*ACTIVITY:* Below is a listing from which only part is wanted; return exactly the lines from the one with "orange candle [323,87,350,172]" up to and including the one with "none -> grey rocket [375,137,428,213]".

*INPUT FOR THIS TASK:*
►

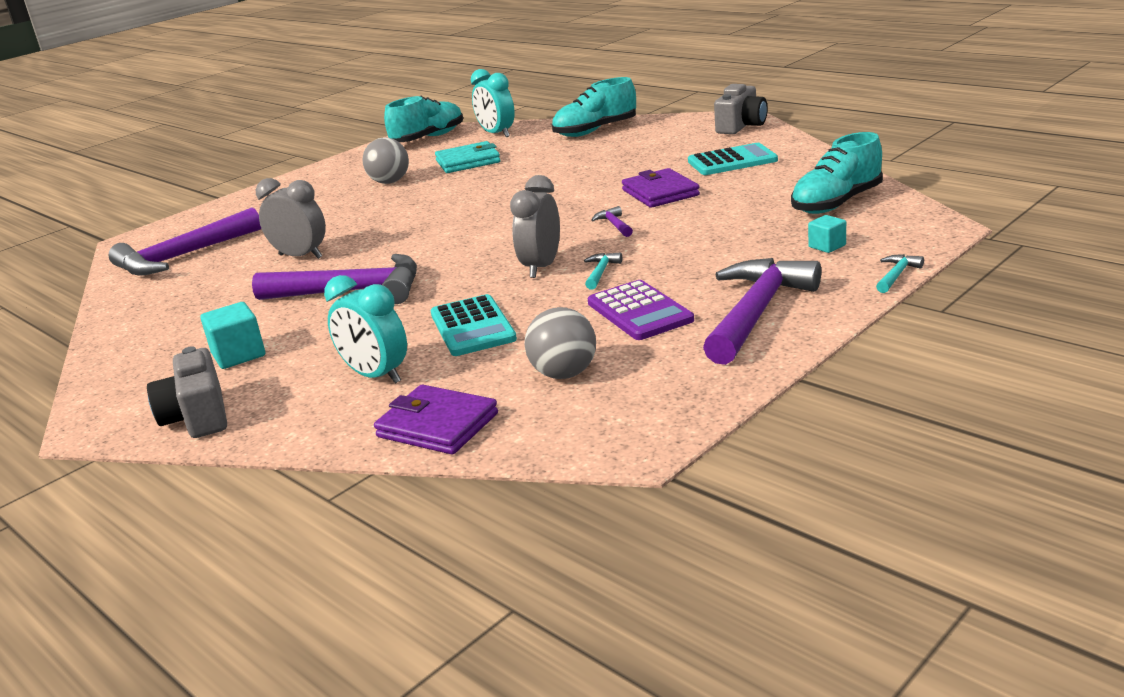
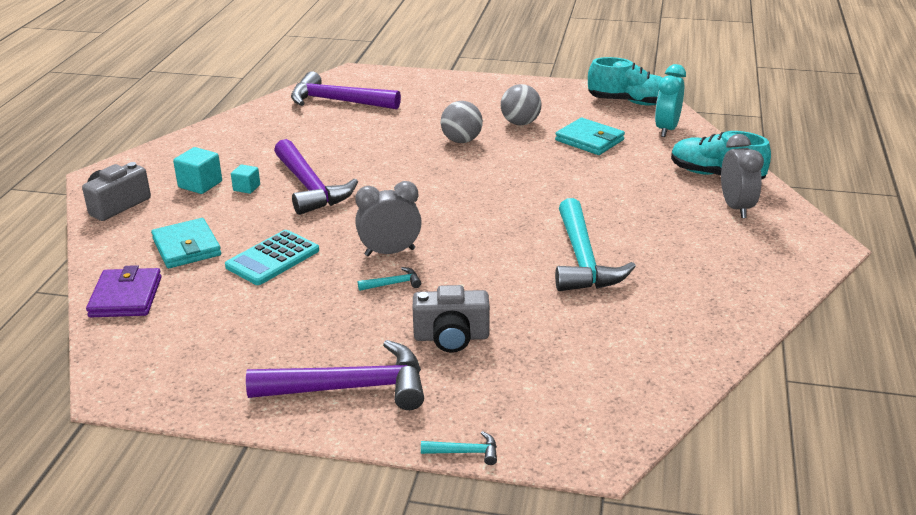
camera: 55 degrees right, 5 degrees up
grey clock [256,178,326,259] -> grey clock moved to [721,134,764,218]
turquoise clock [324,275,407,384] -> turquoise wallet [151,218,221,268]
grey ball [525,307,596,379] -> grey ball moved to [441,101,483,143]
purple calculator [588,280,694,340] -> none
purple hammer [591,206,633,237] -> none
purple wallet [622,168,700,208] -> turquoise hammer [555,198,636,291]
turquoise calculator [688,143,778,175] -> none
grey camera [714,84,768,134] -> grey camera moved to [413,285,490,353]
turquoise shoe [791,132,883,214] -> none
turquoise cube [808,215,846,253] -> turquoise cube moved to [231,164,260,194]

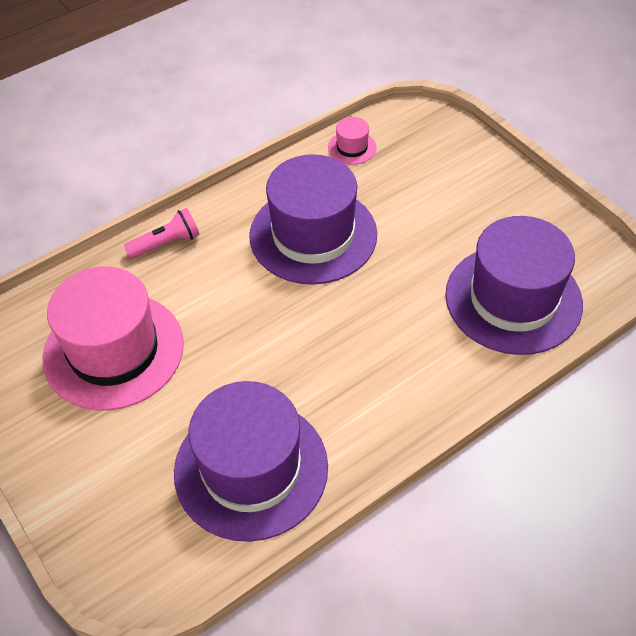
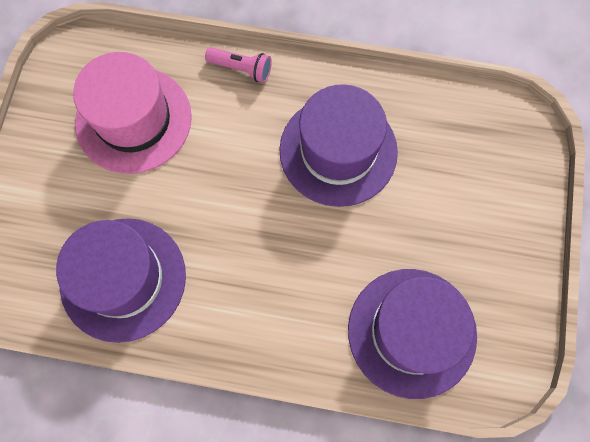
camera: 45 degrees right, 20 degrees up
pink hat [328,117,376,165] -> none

◄
►

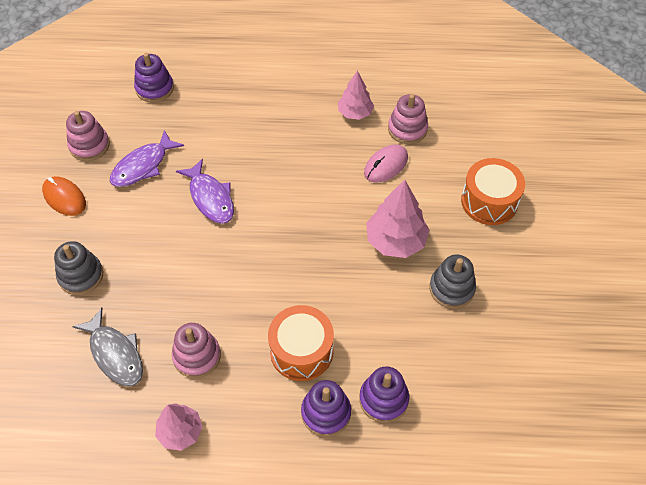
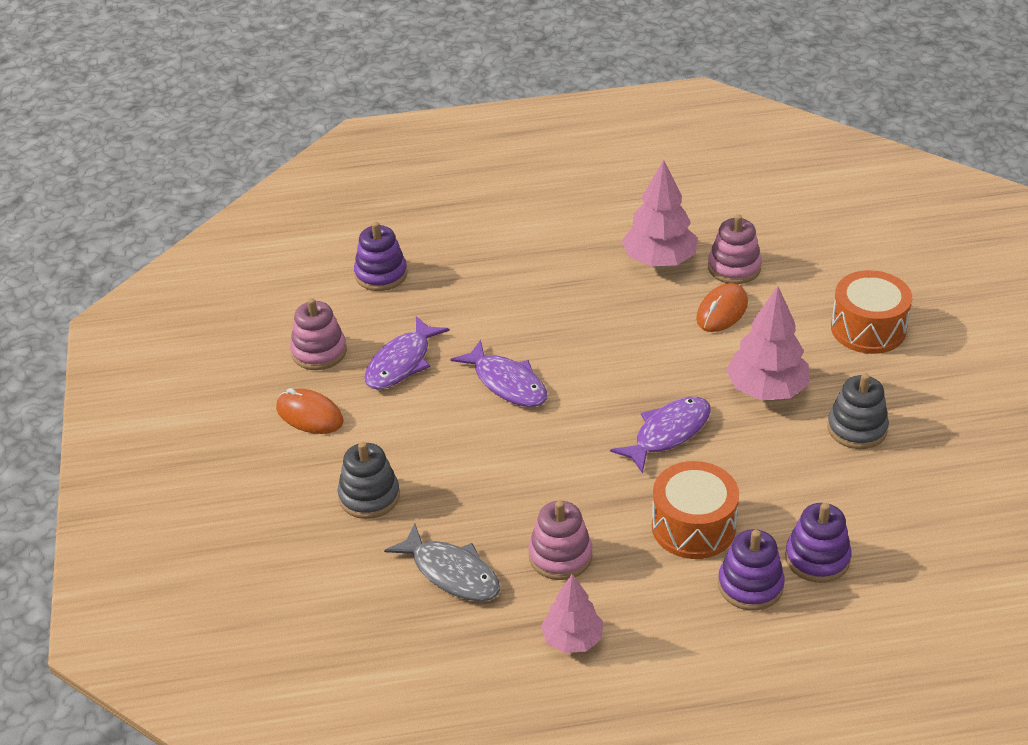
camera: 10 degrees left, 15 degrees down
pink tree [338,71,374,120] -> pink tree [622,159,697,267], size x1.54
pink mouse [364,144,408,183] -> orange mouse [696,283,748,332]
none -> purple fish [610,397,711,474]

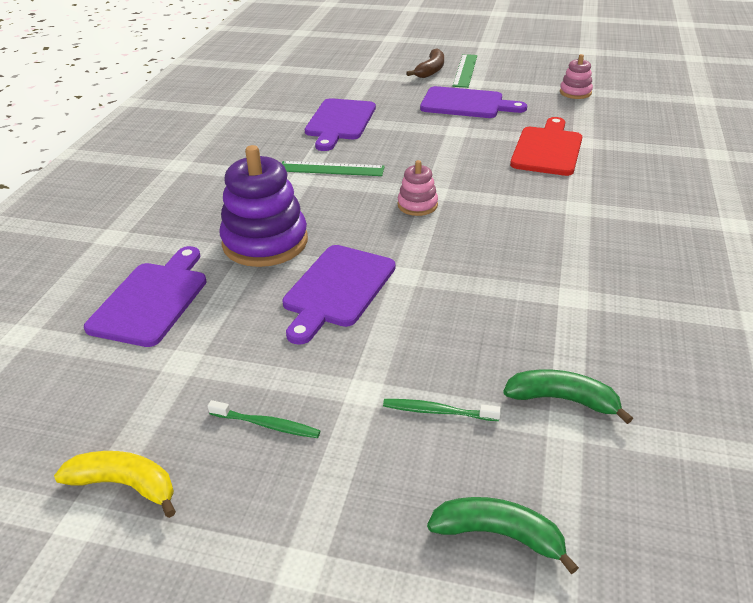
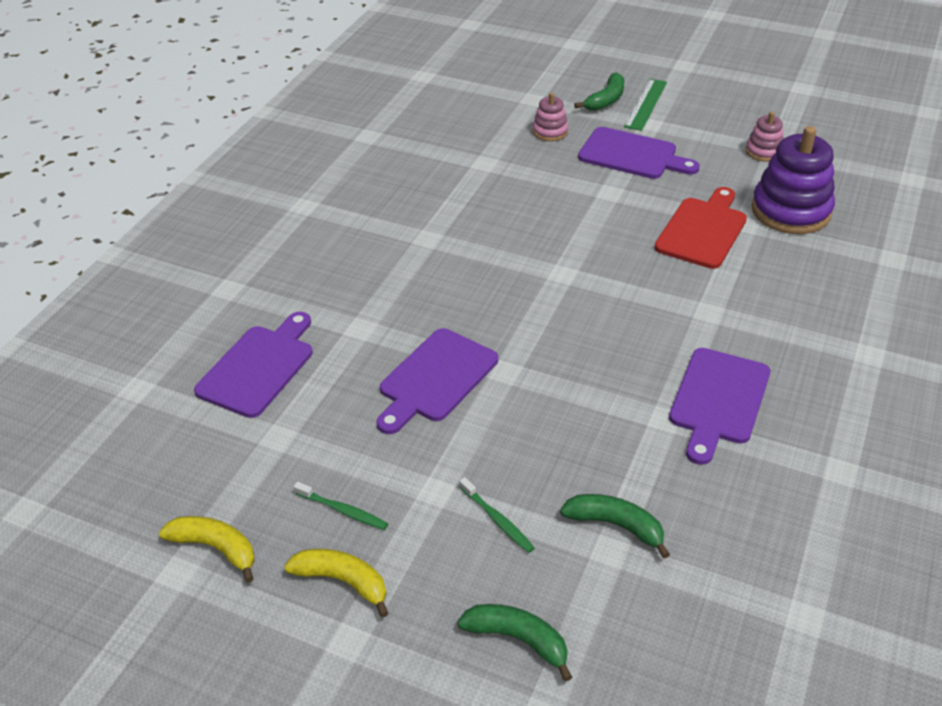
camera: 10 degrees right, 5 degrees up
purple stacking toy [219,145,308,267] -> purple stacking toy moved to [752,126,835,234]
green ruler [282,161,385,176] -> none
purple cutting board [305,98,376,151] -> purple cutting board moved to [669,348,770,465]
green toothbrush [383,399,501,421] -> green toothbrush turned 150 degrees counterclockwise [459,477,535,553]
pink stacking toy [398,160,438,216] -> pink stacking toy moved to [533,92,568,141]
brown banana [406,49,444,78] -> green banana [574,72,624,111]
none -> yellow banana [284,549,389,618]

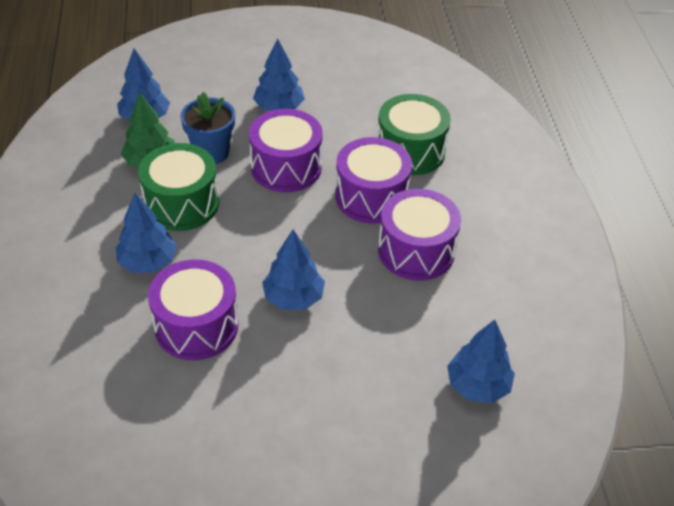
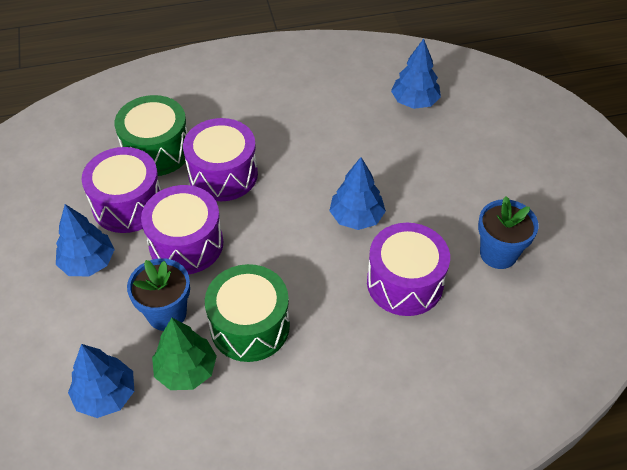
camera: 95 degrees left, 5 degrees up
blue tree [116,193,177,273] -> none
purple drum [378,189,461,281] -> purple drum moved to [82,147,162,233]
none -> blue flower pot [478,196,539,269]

◄
►

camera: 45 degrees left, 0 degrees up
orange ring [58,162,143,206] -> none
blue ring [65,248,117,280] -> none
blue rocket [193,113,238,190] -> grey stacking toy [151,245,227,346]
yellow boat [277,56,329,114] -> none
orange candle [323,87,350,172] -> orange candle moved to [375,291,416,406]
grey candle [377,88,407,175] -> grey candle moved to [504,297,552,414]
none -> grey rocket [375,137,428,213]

◄

*ANSWER AREA:*
orange candle [323,87,350,172] -> orange candle moved to [375,291,416,406]
grey candle [377,88,407,175] -> grey candle moved to [504,297,552,414]
none -> grey rocket [375,137,428,213]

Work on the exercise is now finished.